### [Given data]
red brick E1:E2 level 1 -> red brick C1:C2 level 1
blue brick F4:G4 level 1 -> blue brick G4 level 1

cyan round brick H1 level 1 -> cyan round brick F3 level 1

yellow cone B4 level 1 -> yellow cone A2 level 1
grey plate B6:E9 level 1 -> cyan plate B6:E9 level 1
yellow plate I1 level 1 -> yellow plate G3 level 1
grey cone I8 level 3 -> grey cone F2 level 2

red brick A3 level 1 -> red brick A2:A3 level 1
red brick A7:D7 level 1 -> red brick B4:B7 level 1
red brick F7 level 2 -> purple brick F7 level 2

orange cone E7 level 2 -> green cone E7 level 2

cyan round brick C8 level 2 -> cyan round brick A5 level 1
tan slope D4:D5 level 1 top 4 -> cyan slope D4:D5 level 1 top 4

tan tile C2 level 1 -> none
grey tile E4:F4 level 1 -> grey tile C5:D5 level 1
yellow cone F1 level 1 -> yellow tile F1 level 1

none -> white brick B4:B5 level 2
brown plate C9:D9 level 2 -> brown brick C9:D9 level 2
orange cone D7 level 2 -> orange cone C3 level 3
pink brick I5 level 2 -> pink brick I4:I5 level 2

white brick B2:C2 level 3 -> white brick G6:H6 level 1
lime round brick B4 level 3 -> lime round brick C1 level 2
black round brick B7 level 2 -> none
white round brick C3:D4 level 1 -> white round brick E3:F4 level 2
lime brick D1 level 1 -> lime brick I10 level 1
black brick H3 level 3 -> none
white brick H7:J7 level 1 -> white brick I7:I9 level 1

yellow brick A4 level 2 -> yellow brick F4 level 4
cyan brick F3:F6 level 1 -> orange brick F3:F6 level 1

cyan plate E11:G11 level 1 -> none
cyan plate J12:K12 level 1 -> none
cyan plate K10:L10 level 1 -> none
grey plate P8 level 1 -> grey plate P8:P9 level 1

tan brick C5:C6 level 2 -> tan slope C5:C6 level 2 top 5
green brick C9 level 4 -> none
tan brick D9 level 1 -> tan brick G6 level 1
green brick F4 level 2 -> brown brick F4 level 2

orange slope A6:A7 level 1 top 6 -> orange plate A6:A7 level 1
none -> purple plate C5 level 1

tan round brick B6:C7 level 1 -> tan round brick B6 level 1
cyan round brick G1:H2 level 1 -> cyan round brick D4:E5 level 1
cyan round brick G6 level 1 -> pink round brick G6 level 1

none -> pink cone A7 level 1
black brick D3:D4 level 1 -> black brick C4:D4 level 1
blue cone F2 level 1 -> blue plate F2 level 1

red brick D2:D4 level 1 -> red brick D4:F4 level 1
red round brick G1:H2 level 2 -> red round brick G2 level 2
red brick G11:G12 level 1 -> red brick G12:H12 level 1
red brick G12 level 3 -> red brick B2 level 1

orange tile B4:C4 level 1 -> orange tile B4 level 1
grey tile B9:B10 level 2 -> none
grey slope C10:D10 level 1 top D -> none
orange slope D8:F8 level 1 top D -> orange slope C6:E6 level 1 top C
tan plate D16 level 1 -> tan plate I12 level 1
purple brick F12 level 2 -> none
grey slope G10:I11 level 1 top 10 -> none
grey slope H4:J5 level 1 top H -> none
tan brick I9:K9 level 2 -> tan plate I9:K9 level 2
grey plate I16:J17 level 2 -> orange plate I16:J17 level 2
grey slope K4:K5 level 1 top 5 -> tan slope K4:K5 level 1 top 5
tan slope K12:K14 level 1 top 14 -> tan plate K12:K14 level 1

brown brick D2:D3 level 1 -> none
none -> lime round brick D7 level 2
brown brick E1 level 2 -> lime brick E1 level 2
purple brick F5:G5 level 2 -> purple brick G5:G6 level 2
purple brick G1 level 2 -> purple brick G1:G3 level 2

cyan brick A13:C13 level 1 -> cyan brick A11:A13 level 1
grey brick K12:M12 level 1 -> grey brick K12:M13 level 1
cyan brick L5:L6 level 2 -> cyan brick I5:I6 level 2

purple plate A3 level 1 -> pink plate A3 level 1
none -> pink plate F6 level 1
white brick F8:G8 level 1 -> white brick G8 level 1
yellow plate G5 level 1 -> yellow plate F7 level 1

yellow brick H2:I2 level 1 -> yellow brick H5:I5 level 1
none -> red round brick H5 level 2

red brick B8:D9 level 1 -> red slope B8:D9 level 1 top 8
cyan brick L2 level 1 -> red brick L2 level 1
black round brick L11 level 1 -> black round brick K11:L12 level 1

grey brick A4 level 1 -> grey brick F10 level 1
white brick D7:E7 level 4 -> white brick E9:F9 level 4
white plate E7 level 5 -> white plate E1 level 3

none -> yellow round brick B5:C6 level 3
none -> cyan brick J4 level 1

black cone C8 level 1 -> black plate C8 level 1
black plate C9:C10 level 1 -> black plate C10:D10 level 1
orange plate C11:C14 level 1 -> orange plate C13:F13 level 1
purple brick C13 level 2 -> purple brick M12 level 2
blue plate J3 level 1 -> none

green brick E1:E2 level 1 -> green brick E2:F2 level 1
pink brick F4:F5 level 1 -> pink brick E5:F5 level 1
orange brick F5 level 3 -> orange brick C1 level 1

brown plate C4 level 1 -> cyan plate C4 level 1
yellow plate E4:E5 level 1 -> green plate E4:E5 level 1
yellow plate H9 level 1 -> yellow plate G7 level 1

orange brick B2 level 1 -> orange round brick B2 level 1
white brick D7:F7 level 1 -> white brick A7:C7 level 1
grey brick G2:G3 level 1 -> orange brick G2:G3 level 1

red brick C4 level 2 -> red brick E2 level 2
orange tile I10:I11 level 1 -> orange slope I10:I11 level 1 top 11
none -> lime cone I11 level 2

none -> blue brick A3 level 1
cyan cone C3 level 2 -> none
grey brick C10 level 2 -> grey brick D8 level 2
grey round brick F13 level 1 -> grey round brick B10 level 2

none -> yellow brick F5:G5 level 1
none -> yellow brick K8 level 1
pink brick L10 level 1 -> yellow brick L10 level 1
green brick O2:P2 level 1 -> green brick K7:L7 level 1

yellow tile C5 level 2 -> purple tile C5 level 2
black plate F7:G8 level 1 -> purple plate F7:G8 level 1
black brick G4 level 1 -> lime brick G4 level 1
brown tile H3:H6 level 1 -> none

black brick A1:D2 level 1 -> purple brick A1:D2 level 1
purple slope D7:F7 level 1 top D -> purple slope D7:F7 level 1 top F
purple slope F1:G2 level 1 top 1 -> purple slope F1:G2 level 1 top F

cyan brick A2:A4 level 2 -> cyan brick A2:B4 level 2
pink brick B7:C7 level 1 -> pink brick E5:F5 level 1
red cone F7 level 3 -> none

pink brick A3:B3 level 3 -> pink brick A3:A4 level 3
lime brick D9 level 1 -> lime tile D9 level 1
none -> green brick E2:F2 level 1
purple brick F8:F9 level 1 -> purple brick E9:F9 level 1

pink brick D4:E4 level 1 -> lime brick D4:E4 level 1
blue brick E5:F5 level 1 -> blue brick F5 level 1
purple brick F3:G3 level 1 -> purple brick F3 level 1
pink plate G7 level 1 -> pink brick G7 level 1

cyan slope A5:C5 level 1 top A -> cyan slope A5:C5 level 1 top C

### [Description of the task]
Whenever the string "brown" turns up in a line above, copy that line out.

### [Written response]
brown plate C9:D9 level 2 -> brown brick C9:D9 level 2
green brick F4 level 2 -> brown brick F4 level 2
brown brick D2:D3 level 1 -> none
brown brick E1 level 2 -> lime brick E1 level 2
brown plate C4 level 1 -> cyan plate C4 level 1
brown tile H3:H6 level 1 -> none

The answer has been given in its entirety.